start TASK DATA

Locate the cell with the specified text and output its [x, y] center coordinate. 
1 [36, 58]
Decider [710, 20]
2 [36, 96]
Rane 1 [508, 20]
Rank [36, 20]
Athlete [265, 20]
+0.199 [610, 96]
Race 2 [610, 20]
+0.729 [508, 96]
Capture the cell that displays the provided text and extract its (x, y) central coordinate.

end TASK DATA

Copy out all of the lines above again, swapping "coordinate" for "position" wherever it occurs and leaving everything else unchanged.

RESULT OF THE TASK:
Locate the cell with the specified text and output its [x, y] center position. 
1 [36, 58]
Decider [710, 20]
2 [36, 96]
Rane 1 [508, 20]
Rank [36, 20]
Athlete [265, 20]
+0.199 [610, 96]
Race 2 [610, 20]
+0.729 [508, 96]
Capture the cell that displays the provided text and extract its (x, y) central position.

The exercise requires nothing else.